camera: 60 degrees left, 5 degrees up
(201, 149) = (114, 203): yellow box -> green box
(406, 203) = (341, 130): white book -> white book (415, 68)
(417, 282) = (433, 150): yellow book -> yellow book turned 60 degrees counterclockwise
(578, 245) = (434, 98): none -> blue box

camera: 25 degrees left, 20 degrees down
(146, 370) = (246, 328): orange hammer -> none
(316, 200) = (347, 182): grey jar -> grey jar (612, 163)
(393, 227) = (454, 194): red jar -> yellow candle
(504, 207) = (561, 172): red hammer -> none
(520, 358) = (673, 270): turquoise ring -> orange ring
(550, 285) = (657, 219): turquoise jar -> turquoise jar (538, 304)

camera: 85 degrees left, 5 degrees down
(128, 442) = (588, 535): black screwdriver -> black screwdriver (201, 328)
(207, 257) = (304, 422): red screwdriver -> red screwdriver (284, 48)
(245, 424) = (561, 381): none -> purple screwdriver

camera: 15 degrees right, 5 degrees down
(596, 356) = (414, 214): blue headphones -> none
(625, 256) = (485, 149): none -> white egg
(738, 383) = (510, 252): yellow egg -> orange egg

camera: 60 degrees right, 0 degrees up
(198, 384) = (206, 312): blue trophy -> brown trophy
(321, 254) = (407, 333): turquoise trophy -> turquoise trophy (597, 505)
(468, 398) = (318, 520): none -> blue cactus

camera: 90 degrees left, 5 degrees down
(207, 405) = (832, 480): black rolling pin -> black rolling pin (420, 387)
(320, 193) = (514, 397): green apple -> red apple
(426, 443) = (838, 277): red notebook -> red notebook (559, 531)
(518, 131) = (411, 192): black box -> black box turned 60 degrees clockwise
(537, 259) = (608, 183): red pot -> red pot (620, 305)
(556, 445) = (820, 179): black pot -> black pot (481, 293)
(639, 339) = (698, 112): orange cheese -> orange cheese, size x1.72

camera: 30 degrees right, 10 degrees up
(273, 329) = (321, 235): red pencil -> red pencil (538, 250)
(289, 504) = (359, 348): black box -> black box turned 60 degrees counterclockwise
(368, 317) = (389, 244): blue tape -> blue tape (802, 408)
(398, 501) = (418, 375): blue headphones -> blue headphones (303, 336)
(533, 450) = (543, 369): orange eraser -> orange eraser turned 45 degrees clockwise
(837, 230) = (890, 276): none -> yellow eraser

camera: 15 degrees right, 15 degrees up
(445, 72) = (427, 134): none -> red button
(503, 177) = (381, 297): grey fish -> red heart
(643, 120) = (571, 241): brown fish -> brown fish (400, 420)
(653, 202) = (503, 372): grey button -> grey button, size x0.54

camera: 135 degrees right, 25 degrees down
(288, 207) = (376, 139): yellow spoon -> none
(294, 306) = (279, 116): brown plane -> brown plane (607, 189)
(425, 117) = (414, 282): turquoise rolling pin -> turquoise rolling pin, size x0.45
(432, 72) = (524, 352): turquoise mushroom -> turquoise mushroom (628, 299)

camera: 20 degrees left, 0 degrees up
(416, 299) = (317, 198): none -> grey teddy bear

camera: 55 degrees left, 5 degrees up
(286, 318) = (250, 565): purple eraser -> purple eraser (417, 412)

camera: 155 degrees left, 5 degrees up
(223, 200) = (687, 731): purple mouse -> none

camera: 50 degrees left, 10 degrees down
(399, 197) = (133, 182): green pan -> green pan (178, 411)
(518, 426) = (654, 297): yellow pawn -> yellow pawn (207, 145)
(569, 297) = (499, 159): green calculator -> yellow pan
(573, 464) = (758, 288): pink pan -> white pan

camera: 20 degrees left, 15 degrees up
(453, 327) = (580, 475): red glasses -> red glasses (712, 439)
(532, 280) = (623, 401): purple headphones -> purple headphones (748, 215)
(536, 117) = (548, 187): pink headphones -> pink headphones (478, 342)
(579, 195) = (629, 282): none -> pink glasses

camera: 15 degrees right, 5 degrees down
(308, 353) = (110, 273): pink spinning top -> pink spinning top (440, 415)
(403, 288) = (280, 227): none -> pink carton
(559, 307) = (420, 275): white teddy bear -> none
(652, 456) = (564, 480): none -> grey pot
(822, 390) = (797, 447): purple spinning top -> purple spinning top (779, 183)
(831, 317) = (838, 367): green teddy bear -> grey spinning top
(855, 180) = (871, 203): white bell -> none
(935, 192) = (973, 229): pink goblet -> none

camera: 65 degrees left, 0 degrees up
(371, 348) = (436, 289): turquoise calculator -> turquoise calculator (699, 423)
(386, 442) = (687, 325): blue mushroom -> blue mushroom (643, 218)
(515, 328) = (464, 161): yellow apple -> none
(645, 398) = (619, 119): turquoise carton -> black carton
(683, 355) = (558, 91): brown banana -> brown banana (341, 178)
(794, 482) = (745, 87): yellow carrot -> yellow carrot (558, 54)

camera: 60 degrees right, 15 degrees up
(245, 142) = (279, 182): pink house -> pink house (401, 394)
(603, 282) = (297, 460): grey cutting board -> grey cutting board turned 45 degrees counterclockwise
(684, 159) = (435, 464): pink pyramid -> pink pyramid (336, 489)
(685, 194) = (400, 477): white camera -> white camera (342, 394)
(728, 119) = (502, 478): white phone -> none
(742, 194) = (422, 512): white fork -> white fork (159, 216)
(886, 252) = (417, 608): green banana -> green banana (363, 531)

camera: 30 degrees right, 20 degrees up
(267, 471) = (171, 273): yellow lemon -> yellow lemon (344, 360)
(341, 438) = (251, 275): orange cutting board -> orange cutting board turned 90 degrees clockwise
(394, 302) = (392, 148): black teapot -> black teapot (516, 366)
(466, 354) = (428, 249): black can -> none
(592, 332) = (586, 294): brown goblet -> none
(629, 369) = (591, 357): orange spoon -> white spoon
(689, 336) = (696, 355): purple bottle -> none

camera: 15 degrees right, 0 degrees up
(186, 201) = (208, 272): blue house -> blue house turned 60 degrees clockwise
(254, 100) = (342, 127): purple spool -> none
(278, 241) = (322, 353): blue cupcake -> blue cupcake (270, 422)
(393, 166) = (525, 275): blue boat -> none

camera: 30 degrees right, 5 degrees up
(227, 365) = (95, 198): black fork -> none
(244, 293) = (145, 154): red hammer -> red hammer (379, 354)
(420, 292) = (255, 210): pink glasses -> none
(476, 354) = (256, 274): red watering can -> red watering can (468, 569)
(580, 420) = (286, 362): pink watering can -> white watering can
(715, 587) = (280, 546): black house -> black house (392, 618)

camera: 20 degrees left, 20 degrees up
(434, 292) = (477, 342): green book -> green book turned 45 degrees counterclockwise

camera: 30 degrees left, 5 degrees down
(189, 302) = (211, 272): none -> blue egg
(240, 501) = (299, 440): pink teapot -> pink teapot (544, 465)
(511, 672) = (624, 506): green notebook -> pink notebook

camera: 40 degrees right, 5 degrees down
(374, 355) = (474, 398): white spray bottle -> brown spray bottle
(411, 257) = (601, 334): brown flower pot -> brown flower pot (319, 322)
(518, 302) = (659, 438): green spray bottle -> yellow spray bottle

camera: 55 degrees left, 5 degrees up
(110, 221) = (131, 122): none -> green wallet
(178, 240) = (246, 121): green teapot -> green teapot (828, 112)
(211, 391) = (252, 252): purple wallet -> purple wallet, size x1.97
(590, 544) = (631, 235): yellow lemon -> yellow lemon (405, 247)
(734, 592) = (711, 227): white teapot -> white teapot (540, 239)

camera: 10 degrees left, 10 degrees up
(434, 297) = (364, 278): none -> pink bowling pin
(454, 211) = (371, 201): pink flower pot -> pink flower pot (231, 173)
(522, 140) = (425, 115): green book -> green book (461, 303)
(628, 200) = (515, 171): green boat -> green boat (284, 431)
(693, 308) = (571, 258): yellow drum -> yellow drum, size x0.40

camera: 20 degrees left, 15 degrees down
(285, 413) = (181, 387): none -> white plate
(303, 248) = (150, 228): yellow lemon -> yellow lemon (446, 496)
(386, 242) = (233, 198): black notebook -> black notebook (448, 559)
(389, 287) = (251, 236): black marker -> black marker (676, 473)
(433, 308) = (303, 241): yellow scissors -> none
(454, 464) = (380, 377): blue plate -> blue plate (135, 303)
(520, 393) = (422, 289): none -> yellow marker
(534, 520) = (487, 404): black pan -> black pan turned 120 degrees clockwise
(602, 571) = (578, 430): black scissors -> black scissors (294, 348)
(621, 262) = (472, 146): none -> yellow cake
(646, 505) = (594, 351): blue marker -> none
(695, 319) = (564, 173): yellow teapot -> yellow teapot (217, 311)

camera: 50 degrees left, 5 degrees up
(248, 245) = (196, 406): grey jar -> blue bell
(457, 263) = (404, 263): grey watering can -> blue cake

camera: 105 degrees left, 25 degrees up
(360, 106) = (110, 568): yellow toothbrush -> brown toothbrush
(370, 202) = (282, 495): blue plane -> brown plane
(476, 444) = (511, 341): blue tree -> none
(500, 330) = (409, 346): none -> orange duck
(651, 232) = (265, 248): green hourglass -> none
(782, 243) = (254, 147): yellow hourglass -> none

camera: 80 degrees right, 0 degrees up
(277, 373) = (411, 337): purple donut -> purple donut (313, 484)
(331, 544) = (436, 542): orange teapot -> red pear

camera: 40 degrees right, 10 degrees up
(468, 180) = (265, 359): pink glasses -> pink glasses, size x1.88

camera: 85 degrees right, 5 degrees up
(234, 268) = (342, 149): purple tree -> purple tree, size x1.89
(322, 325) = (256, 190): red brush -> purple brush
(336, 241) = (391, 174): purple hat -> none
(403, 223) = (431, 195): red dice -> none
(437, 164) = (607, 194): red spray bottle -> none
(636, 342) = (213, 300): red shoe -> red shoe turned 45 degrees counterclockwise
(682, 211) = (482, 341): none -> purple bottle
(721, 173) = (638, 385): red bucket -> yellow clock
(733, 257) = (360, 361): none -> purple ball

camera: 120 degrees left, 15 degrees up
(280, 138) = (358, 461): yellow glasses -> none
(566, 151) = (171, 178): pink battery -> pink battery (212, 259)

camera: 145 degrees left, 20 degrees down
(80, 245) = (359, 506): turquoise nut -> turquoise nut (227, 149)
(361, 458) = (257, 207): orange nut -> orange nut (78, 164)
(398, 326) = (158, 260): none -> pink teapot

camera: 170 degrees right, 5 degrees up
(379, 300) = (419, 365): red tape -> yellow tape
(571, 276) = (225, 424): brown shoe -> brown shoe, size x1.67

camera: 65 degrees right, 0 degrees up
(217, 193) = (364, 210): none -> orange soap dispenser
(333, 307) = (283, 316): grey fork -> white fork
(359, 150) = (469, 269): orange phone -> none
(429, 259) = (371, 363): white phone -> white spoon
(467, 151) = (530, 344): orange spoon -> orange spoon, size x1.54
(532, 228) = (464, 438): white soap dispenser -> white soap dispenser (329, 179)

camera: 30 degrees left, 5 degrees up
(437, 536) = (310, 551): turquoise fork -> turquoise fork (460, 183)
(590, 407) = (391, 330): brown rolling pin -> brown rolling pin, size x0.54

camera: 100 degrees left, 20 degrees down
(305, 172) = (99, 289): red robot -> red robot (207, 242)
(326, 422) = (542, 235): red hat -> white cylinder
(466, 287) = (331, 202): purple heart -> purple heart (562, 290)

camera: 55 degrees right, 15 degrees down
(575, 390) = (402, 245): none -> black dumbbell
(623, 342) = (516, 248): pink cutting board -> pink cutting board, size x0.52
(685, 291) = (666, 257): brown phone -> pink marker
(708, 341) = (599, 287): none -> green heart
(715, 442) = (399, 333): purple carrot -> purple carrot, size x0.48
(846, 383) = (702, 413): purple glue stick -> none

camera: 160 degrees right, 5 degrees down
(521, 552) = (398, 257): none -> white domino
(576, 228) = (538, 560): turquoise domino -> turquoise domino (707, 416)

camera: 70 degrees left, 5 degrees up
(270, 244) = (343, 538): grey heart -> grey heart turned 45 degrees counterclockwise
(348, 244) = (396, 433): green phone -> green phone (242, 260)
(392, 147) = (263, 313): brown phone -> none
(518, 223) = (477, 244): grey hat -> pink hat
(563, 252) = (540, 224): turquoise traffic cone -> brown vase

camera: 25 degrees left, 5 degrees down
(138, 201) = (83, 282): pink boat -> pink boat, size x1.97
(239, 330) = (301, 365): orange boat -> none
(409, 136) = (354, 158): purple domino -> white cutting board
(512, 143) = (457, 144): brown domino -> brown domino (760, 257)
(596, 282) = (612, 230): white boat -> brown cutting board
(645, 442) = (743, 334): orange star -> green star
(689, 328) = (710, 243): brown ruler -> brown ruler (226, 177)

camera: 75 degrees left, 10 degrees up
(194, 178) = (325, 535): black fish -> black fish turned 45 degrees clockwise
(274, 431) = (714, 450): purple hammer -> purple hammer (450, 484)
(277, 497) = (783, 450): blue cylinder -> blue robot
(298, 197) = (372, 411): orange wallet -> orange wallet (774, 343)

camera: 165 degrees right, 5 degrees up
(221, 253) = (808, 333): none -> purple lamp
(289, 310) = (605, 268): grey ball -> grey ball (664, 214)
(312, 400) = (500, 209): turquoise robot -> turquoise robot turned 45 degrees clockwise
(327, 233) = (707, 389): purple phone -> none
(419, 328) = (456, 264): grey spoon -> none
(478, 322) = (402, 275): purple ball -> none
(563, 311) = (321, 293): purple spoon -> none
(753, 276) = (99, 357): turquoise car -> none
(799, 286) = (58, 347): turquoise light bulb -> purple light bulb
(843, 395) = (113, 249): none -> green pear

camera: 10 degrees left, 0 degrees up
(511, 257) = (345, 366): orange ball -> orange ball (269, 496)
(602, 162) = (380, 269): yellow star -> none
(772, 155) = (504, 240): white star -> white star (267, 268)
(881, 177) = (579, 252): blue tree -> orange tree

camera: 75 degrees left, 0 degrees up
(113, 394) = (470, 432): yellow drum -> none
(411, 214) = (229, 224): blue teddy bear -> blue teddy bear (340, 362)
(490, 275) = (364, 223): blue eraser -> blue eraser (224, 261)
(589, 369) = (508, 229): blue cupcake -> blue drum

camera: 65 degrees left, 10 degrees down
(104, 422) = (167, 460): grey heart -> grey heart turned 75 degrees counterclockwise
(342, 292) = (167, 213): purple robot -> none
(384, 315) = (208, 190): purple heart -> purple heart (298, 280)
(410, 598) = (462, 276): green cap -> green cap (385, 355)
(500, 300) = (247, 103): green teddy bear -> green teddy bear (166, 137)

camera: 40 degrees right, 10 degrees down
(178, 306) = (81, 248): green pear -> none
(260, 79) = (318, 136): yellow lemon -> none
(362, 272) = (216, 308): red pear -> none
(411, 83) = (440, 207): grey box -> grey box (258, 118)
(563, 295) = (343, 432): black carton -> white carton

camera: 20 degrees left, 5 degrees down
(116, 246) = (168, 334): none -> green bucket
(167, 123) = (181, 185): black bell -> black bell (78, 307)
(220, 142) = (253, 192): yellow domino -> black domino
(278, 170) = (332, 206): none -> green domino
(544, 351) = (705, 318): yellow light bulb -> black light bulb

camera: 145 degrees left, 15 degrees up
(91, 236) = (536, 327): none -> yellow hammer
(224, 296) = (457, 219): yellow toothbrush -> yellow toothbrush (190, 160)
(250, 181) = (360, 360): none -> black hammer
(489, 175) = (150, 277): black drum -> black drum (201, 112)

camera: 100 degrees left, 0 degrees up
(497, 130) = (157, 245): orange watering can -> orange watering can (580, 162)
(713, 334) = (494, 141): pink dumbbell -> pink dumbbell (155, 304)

Work order: Using the data above, reproduce exactly the lines between those holding "(782, 243) = (254, 147): yellow" and "(403, 223) = (431, 195): red dice -> none", inclusive, and no others.

Reply:
(782, 243) = (254, 147): yellow hourglass -> none

camera: 80 degrees right, 0 degrees up
(277, 373) = (411, 337): purple donut -> purple donut (313, 484)
(331, 544) = (436, 542): orange teapot -> red pear

camera: 40 degrees right, 10 degrees up
(468, 180) = (265, 359): pink glasses -> pink glasses, size x1.88

camera: 85 degrees right, 5 degrees up
(234, 268) = (342, 149): purple tree -> purple tree, size x1.89
(322, 325) = (256, 190): red brush -> purple brush
(336, 241) = (391, 174): purple hat -> none
(403, 223) = (431, 195): red dice -> none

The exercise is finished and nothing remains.